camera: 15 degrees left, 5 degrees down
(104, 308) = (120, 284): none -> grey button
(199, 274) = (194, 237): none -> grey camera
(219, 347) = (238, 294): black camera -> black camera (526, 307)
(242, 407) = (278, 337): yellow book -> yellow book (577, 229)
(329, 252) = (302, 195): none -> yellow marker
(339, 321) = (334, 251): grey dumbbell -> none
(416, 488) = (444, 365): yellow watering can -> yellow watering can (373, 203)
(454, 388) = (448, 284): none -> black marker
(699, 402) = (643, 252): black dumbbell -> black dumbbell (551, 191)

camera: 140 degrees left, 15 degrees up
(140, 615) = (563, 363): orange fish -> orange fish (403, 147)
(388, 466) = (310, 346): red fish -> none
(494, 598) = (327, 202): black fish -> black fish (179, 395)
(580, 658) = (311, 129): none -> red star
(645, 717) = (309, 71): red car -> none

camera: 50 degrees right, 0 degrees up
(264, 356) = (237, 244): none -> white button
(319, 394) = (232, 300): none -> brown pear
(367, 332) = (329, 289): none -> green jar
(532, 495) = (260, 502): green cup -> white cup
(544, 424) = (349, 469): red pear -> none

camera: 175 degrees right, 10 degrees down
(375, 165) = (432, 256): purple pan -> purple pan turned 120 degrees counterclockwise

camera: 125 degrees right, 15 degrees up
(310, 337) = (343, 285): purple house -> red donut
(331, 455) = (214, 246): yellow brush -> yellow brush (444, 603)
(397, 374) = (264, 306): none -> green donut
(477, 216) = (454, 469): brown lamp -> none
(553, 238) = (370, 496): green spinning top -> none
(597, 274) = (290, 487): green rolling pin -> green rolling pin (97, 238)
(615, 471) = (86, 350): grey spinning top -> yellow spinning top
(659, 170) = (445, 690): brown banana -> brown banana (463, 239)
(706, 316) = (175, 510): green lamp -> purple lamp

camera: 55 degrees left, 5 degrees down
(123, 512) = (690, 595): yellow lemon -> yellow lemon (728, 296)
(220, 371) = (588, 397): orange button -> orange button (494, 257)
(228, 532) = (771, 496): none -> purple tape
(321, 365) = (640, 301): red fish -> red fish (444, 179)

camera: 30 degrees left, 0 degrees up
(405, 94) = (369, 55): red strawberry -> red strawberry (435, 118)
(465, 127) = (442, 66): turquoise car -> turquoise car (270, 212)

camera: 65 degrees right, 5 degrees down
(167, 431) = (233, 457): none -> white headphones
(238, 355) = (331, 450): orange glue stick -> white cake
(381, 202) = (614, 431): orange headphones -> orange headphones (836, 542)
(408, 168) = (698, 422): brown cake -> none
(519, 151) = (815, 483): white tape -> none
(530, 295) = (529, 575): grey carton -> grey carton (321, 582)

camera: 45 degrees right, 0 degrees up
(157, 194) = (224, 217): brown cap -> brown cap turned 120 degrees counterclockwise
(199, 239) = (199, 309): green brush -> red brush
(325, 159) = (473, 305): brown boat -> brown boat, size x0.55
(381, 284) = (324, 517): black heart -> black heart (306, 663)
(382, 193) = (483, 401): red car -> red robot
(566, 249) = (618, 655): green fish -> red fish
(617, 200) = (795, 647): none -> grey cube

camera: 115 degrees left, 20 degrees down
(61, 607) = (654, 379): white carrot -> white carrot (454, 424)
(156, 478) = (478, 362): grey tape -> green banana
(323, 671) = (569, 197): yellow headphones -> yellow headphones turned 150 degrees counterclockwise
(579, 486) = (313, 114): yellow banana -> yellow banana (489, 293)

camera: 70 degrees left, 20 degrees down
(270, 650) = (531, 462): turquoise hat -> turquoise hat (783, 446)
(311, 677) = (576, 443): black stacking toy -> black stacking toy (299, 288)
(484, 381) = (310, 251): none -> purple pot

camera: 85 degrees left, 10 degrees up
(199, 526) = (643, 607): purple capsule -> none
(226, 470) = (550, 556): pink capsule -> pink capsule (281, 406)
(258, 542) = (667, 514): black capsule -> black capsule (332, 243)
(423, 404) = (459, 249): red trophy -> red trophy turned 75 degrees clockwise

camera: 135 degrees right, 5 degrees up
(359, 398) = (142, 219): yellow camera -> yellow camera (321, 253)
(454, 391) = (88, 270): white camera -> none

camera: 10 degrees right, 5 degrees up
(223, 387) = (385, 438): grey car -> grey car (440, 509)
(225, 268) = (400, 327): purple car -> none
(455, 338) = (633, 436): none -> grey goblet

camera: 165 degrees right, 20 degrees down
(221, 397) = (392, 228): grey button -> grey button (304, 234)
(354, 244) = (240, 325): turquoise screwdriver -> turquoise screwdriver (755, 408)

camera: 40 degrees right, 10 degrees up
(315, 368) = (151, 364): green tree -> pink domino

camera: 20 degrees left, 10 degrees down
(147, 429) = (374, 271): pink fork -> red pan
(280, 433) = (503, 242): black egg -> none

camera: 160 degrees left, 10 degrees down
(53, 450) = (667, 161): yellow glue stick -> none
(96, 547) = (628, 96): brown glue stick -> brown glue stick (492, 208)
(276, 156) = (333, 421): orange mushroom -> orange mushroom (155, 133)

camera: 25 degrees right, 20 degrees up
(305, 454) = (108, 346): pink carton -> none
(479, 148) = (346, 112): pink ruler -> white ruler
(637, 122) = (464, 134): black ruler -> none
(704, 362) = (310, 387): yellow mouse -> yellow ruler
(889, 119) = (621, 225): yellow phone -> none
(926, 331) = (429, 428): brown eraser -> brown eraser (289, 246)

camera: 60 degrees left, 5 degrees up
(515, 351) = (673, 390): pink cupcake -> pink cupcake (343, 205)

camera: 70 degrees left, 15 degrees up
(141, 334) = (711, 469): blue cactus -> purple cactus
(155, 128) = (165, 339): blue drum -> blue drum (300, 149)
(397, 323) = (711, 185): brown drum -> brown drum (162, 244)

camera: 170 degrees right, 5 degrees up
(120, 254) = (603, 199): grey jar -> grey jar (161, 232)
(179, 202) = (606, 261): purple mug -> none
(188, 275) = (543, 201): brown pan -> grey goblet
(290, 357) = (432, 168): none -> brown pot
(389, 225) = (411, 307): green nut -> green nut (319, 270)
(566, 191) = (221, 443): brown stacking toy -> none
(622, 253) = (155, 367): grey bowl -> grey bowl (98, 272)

.....

Instructions to follow - Exactly as they stand, please print the lines from the first line of the records above down to the line that includes "camera: 175 degrees right, 10 degrees down", both of those included and no others.

Your response -
camera: 15 degrees left, 5 degrees down
(104, 308) = (120, 284): none -> grey button
(199, 274) = (194, 237): none -> grey camera
(219, 347) = (238, 294): black camera -> black camera (526, 307)
(242, 407) = (278, 337): yellow book -> yellow book (577, 229)
(329, 252) = (302, 195): none -> yellow marker
(339, 321) = (334, 251): grey dumbbell -> none
(416, 488) = (444, 365): yellow watering can -> yellow watering can (373, 203)
(454, 388) = (448, 284): none -> black marker
(699, 402) = (643, 252): black dumbbell -> black dumbbell (551, 191)

camera: 140 degrees left, 15 degrees up
(140, 615) = (563, 363): orange fish -> orange fish (403, 147)
(388, 466) = (310, 346): red fish -> none
(494, 598) = (327, 202): black fish -> black fish (179, 395)
(580, 658) = (311, 129): none -> red star
(645, 717) = (309, 71): red car -> none

camera: 50 degrees right, 0 degrees up
(264, 356) = (237, 244): none -> white button
(319, 394) = (232, 300): none -> brown pear
(367, 332) = (329, 289): none -> green jar
(532, 495) = (260, 502): green cup -> white cup
(544, 424) = (349, 469): red pear -> none

camera: 175 degrees right, 10 degrees down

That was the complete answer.